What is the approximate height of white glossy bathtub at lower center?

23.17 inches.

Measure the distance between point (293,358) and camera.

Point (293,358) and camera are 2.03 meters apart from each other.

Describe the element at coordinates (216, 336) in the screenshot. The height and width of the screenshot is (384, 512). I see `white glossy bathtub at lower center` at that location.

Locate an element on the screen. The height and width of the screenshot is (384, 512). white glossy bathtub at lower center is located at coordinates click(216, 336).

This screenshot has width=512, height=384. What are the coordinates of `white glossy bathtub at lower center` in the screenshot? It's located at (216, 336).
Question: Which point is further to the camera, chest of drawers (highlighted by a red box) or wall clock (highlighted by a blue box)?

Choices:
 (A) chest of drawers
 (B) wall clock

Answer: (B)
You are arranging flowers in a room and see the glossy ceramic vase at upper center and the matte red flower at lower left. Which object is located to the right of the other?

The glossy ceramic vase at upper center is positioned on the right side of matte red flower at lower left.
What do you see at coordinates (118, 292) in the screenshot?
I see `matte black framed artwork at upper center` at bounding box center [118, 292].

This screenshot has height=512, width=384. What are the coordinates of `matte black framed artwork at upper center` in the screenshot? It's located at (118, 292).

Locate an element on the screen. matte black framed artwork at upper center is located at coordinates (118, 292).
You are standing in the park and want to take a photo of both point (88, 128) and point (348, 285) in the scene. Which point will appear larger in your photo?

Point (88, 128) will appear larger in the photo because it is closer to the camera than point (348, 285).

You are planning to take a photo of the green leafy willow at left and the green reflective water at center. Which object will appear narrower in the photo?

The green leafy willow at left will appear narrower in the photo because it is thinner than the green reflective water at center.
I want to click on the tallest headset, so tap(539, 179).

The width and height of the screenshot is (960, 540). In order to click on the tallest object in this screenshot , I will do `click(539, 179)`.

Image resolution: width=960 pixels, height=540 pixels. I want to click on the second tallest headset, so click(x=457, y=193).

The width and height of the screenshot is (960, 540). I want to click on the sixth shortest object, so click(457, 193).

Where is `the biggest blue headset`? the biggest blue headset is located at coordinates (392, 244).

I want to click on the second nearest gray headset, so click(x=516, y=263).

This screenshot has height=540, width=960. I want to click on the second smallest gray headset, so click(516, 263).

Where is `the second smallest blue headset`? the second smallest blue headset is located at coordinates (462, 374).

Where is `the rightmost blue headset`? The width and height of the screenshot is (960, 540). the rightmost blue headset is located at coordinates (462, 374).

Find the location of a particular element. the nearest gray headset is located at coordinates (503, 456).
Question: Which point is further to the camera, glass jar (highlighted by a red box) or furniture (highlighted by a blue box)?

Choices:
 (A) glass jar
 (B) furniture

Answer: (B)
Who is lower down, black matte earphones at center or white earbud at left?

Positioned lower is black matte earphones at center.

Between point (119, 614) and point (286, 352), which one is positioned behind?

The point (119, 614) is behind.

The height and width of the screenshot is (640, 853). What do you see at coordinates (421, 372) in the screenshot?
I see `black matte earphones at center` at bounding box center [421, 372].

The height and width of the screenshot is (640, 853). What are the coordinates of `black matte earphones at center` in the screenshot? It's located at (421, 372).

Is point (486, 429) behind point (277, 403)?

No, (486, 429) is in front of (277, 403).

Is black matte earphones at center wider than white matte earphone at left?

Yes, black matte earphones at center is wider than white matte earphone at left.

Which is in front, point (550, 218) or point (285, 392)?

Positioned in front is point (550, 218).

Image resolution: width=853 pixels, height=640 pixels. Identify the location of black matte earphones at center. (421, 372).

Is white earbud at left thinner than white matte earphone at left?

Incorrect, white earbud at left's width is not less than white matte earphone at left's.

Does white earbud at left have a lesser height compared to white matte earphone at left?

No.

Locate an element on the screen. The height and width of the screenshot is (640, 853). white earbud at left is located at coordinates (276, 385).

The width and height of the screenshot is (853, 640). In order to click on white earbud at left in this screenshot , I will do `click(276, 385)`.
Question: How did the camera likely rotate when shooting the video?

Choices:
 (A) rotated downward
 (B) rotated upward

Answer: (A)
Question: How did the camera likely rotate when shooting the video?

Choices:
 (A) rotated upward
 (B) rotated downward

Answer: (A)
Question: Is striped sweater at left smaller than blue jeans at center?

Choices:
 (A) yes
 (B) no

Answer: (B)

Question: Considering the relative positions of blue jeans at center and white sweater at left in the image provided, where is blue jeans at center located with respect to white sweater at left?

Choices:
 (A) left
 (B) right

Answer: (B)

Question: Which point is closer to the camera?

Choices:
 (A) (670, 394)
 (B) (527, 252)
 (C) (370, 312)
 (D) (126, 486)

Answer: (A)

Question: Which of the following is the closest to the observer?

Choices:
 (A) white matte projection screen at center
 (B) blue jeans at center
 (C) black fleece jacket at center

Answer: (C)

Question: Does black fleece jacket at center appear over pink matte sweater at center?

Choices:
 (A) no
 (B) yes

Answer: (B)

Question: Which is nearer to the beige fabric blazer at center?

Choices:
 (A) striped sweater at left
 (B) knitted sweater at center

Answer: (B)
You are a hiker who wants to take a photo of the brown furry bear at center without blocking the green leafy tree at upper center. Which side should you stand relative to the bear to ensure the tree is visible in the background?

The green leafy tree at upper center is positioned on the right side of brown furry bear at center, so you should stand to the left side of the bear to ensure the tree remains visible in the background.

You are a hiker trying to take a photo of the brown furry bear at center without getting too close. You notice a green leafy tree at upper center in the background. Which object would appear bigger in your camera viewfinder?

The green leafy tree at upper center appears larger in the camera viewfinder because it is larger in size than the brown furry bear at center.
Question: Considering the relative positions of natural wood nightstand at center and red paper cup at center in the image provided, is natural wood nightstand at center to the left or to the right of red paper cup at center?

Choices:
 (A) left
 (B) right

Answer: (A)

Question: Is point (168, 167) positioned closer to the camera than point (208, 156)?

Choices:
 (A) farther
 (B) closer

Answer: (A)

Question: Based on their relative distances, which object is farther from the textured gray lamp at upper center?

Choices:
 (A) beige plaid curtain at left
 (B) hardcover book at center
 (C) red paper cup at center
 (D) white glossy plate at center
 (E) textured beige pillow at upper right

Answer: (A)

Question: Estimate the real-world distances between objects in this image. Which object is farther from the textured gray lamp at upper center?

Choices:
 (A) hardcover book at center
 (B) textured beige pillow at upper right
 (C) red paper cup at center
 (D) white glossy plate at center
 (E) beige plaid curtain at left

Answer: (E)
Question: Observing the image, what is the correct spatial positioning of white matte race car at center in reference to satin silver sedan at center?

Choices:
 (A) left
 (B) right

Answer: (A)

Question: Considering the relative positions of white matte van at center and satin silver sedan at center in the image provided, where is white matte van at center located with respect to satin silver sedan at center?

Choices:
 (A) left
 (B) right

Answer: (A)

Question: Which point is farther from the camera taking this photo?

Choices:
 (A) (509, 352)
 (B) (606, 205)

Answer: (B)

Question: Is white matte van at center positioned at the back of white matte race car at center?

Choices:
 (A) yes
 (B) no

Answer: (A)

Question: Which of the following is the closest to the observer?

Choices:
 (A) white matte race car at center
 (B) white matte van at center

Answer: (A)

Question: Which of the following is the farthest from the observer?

:::::

Alıştırma Tanımı =>
Yukarıdaki materyalde "order" kelimesini içeren bütün satırları toplar mısın? Büyük ve küçük harf ayrımı dikkate alınmalıdır.

Alıştırma Çözümü =>
The width and height of the screenshot is (960, 540). In order to click on the tallest object in this screenshot , I will do `click(539, 179)`.
The width and height of the screenshot is (853, 640). In order to click on white earbud at left in this screenshot , I will do `click(276, 385)`.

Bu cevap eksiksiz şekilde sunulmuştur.